• [Dataset items]
** begin **
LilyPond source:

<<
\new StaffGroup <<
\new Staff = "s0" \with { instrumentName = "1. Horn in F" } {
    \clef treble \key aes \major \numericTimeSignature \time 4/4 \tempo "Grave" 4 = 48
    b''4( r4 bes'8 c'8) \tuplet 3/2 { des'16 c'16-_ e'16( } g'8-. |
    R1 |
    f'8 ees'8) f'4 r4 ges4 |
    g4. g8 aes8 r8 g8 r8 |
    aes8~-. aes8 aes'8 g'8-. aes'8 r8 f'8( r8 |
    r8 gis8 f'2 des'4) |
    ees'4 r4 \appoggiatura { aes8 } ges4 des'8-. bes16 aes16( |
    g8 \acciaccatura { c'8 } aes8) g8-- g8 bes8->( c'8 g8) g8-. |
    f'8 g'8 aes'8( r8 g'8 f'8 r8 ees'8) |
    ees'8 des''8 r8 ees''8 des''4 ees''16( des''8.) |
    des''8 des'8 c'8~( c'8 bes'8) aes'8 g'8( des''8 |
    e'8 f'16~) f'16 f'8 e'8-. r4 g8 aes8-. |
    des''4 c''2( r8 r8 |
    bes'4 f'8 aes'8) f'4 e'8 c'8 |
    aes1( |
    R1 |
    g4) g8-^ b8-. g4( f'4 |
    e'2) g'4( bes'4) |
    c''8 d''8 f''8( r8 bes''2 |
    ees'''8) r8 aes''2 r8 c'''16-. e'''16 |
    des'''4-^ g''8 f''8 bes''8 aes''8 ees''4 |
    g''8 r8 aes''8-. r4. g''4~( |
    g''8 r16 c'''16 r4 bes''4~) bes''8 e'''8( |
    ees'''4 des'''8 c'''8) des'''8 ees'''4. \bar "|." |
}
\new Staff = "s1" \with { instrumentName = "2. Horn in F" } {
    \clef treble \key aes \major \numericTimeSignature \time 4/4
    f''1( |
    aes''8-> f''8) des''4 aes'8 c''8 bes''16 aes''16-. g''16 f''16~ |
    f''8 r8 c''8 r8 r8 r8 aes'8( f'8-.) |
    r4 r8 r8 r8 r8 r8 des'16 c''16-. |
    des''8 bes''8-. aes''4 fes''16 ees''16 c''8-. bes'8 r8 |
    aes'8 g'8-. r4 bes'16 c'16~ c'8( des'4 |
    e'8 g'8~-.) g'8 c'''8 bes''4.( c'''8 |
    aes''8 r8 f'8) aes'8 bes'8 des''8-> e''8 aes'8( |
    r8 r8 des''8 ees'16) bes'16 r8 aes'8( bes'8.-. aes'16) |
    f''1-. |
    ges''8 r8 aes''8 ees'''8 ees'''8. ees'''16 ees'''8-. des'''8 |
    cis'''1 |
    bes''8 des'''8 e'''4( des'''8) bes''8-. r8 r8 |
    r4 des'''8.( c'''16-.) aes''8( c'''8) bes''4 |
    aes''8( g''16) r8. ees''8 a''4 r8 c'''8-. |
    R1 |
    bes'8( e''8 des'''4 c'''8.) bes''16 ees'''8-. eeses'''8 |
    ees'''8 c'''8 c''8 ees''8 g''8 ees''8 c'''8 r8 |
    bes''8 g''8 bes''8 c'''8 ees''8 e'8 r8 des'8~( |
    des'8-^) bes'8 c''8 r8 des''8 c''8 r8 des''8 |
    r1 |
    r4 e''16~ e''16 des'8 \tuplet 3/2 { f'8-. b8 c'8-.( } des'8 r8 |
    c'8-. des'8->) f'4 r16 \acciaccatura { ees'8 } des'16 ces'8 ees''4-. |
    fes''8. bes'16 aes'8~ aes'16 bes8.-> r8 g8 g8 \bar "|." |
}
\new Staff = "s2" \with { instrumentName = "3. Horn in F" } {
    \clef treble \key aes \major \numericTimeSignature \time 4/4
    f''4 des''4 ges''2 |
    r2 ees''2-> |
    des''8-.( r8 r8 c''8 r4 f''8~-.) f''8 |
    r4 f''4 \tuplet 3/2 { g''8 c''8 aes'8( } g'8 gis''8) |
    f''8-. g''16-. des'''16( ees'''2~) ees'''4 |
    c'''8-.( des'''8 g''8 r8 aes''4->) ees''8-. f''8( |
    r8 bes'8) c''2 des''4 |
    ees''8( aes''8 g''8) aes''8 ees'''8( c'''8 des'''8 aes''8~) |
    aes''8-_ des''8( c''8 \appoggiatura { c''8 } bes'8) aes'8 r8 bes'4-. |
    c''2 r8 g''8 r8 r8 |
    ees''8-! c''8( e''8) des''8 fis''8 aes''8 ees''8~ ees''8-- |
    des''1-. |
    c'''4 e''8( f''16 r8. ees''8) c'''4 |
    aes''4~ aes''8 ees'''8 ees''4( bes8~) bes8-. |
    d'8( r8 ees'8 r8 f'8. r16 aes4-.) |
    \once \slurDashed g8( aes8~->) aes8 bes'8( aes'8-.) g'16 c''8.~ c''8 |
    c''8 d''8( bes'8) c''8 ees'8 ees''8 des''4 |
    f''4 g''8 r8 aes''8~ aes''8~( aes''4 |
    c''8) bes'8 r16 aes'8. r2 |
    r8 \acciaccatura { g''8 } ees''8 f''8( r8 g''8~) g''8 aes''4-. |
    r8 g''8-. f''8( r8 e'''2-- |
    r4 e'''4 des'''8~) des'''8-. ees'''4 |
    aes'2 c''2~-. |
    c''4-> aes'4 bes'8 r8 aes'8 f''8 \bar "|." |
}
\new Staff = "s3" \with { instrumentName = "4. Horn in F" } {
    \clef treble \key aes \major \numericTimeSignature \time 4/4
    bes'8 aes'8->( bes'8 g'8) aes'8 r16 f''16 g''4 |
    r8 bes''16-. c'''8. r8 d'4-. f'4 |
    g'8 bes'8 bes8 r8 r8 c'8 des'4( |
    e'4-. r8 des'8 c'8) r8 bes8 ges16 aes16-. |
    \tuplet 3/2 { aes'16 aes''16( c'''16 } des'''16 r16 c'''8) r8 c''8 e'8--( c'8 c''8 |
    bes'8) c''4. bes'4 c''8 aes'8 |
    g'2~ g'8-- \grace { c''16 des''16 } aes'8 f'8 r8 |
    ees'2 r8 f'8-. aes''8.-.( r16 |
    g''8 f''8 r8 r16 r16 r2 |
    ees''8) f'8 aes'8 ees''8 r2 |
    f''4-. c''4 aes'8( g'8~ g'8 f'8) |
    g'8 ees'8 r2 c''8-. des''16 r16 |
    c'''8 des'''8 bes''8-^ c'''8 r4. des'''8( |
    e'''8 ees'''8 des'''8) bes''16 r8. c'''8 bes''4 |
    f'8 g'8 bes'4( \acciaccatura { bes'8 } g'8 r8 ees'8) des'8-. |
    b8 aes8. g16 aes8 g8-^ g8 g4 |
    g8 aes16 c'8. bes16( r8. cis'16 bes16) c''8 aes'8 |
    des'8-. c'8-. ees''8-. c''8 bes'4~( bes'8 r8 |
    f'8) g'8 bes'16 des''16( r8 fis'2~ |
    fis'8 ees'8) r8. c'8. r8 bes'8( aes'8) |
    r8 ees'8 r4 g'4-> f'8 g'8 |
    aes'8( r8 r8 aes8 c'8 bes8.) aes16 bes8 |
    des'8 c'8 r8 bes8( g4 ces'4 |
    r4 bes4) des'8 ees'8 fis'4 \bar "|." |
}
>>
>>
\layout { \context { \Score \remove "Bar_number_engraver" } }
** end **
• [INSTRUCTION]
Filter the material above down to the lines that include the string "tuplet", and copy each one. Treat uppercase and lowercase as different.

• [RESPONSE FOR THIS EXERCISE]
    b''4( r4 bes'8 c'8) \tuplet 3/2 { des'16 c'16-_ e'16( } g'8-. |
    r4 e''16~ e''16 des'8 \tuplet 3/2 { f'8-. b8 c'8-.( } des'8 r8 |
    r4 f''4 \tuplet 3/2 { g''8 c''8 aes'8( } g'8 gis''8) |
    \tuplet 3/2 { aes'16 aes''16( c'''16 } des'''16 r16 c'''8) r8 c''8 e'8--( c'8 c''8 |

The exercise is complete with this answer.